:: Task item ::
All lines from the one containing "(180, 440) = (126, 292): orange" through the end of the data below are to be transcribed exactly. Leave out the rest.

Data section: Begin

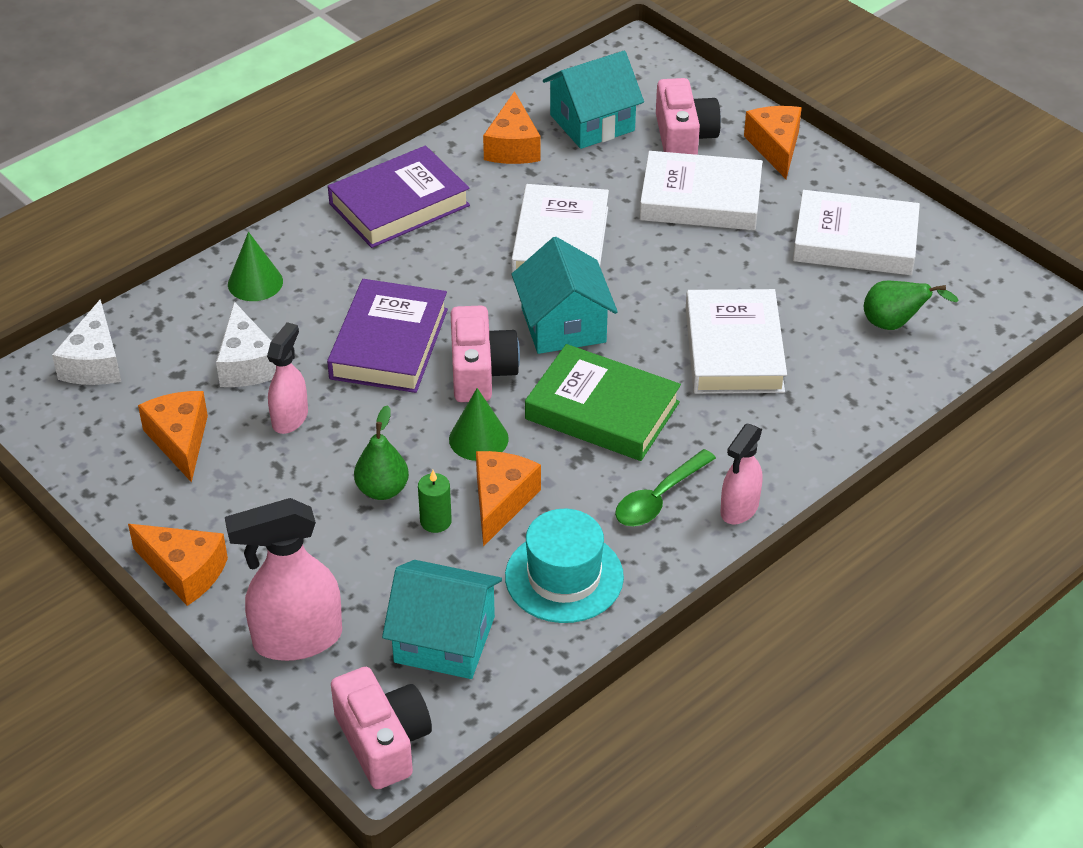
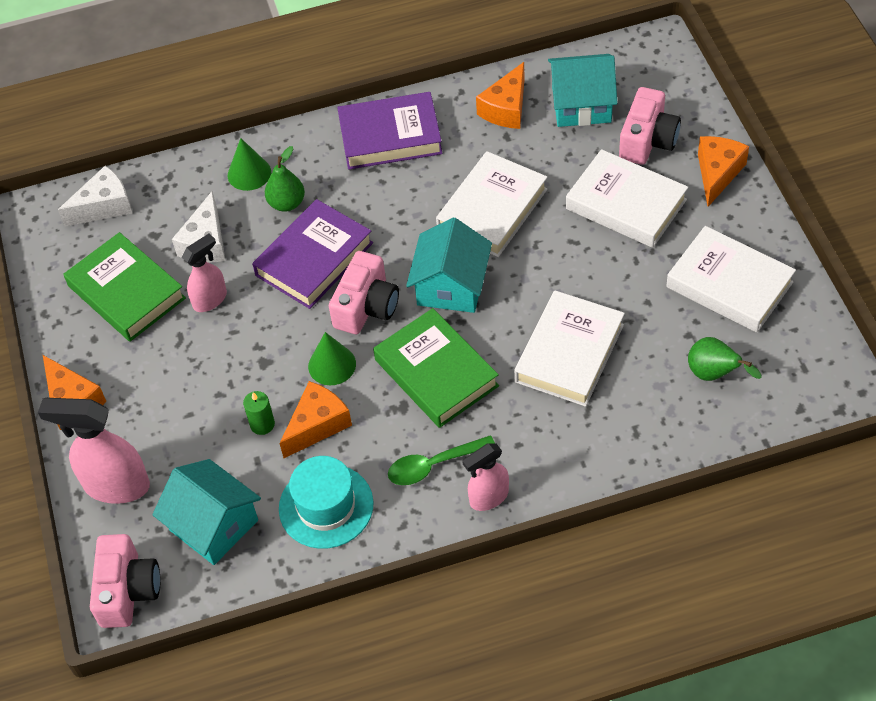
camera: 30 degrees right, 10 degrees up
(94, 363) = (104, 206): white cheese -> white cheese turned 150 degrees counterclockwise
(180, 440) = (126, 292): orange cheese -> green book
(382, 490) = (240, 384): green pear -> green pear (287, 203)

Data section: End

:: Output ::
(180, 440) = (126, 292): orange cheese -> green book
(382, 490) = (240, 384): green pear -> green pear (287, 203)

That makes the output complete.